■ WHAT YOU HAVE TO DO ■
The data below is to be repeated in full, exactly as given.

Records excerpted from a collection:
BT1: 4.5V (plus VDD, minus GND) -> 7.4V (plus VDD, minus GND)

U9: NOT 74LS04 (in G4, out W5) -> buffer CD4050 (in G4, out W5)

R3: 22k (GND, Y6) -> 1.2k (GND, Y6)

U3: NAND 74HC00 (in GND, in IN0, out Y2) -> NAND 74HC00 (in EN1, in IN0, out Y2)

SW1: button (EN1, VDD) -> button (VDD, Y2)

■ WRITTEN RESPONSE ■
BT1: 4.5V (plus VDD, minus GND) -> 7.4V (plus VDD, minus GND)

U9: NOT 74LS04 (in G4, out W5) -> buffer CD4050 (in G4, out W5)

R3: 22k (GND, Y6) -> 1.2k (GND, Y6)

U3: NAND 74HC00 (in GND, in IN0, out Y2) -> NAND 74HC00 (in EN1, in IN0, out Y2)

SW1: button (EN1, VDD) -> button (VDD, Y2)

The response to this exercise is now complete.